┌────────
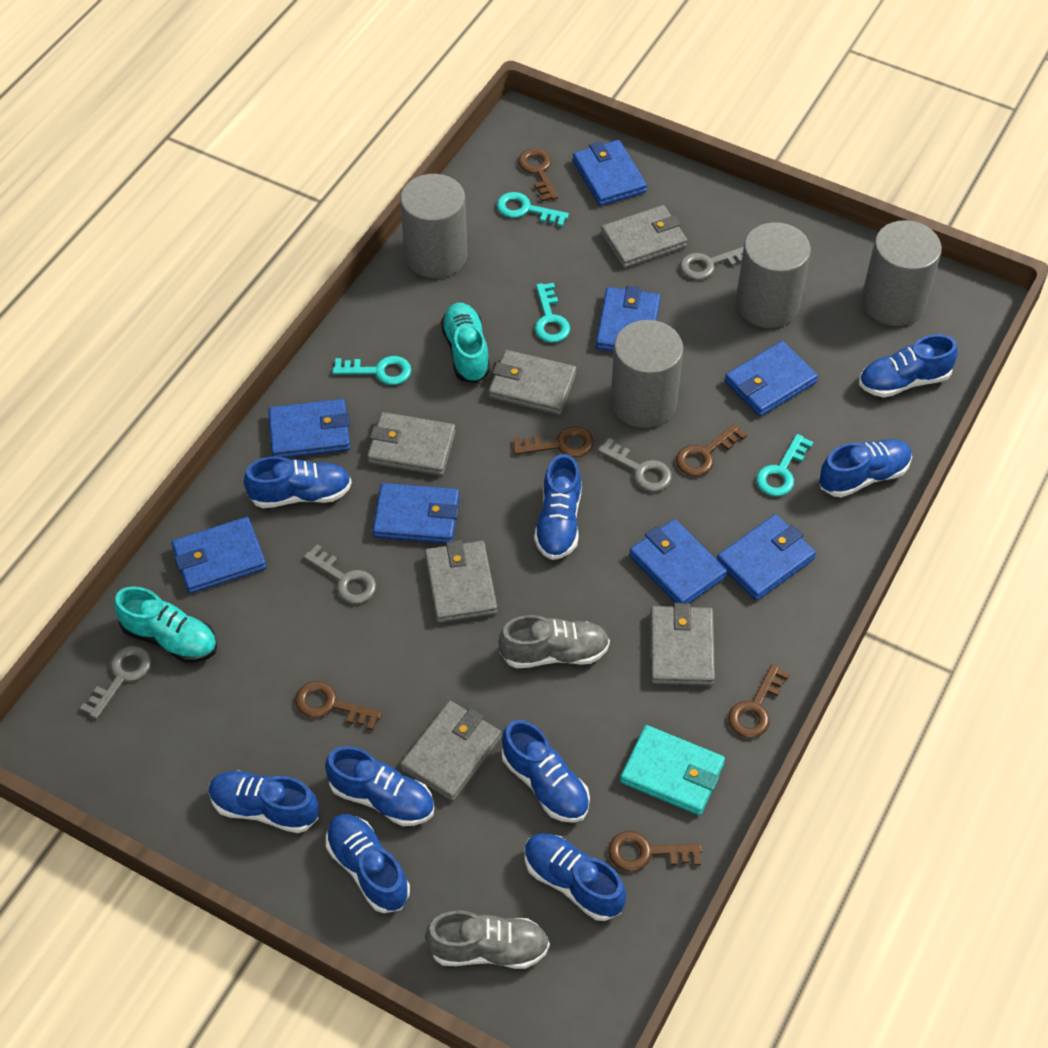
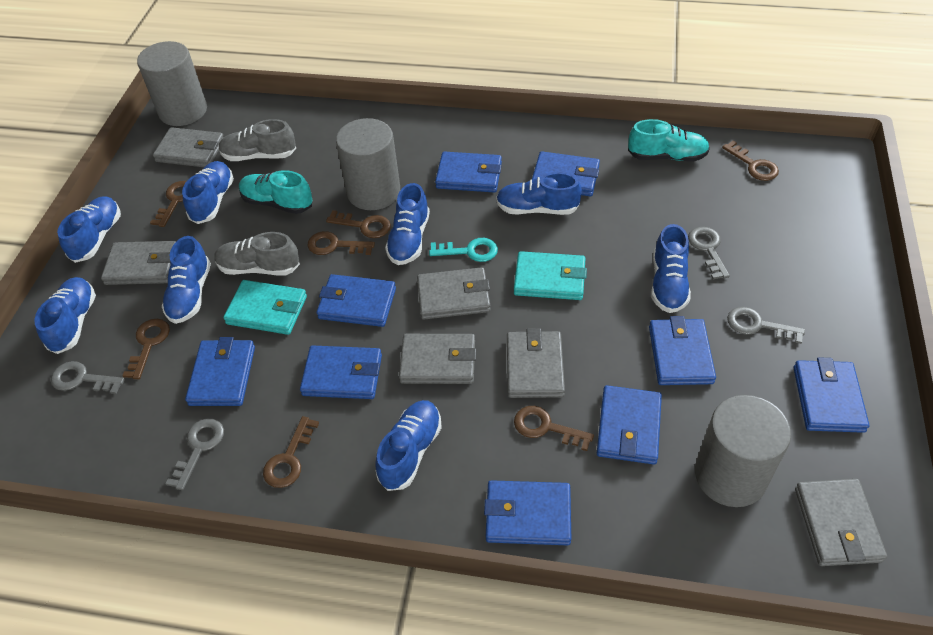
blue shoe: [209,771,319,833] [244,456,352,508] [325,746,434,826] [326,814,410,913] [502,720,590,823] [525,833,626,921] [534,454,582,560] [819,439,912,498] [859,334,958,397] = 9 -> [34,277,96,354] [57,196,121,263] [162,236,211,324] [182,161,234,224] [375,400,442,491] [385,183,430,265] [496,172,582,215] [651,224,691,313] = 8
blue wallet: [172,517,267,594] [268,399,350,458] [373,483,460,544] [573,140,647,206] [596,286,661,351] [629,519,727,603] [717,514,816,600] [725,341,818,416] = 8 -> [185,337,255,406] [300,345,382,399] [316,274,396,327] [435,152,502,193] [484,480,571,545] [532,151,600,196] [597,385,662,465] [649,316,716,385] [793,357,869,433] = 9
brown key: [295,681,382,730] [513,427,594,458] [518,148,558,202] [608,831,702,871] [676,423,747,476] [728,664,790,738] = 6 -> [122,319,170,379] [150,181,186,227] [263,416,319,488] [308,231,375,255] [326,210,391,238] [514,406,594,451] [722,140,779,181] = 7
grey cylinder: [400,174,467,278] [610,320,684,428] [736,222,811,328] [862,220,942,326] = 4 -> [137,41,207,126] [336,118,400,210] [695,395,791,507] = 3
turquoise key: [332,356,411,385] [497,192,569,227] [535,283,570,343] [756,434,813,496] = 4 -> [429,238,498,262] = 1
turquoise wallet: [620,725,725,815] = 1 -> [223,280,307,335] [514,251,587,300] = 2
└────────
→ Work request: Say how many lines in the records hold the word "turquoise", giving the number by itself.

→ Result below: 2